PROMPT: Search the data below for the string "schottky". Extract every line that contains it.
====
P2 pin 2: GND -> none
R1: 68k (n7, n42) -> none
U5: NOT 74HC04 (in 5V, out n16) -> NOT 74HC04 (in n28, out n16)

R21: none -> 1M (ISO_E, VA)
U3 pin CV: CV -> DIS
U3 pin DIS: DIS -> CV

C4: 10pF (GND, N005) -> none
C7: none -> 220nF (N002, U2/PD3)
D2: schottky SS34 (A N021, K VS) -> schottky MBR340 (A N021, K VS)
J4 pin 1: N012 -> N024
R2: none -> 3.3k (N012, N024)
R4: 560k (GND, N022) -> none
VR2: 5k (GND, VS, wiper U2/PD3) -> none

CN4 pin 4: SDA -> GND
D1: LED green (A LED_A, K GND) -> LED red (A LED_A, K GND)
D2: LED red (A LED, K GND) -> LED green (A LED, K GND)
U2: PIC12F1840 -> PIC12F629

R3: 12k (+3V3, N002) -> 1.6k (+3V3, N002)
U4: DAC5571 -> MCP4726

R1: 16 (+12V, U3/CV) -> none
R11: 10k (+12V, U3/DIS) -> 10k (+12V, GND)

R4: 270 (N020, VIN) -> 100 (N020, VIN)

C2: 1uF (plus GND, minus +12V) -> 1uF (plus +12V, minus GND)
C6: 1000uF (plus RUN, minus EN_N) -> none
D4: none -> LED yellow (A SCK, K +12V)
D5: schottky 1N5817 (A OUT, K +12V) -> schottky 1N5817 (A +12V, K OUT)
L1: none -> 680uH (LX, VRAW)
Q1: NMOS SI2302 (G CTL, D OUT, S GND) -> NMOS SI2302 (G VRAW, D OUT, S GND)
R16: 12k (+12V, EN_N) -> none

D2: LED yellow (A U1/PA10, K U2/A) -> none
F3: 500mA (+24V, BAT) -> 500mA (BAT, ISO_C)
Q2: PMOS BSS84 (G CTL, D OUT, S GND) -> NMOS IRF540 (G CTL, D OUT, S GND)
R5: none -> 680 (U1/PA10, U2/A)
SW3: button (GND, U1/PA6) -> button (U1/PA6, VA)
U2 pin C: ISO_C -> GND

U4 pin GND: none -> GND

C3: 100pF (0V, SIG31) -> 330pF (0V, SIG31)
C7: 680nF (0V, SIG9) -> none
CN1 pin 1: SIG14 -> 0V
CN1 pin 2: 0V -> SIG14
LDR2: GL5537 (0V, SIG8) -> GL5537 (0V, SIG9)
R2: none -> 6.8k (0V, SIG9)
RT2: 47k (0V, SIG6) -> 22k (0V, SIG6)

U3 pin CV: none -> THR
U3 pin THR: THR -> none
====
TASK OUTPUT:
D2: schottky SS34 (A N021, K VS) -> schottky MBR340 (A N021, K VS)
D5: schottky 1N5817 (A OUT, K +12V) -> schottky 1N5817 (A +12V, K OUT)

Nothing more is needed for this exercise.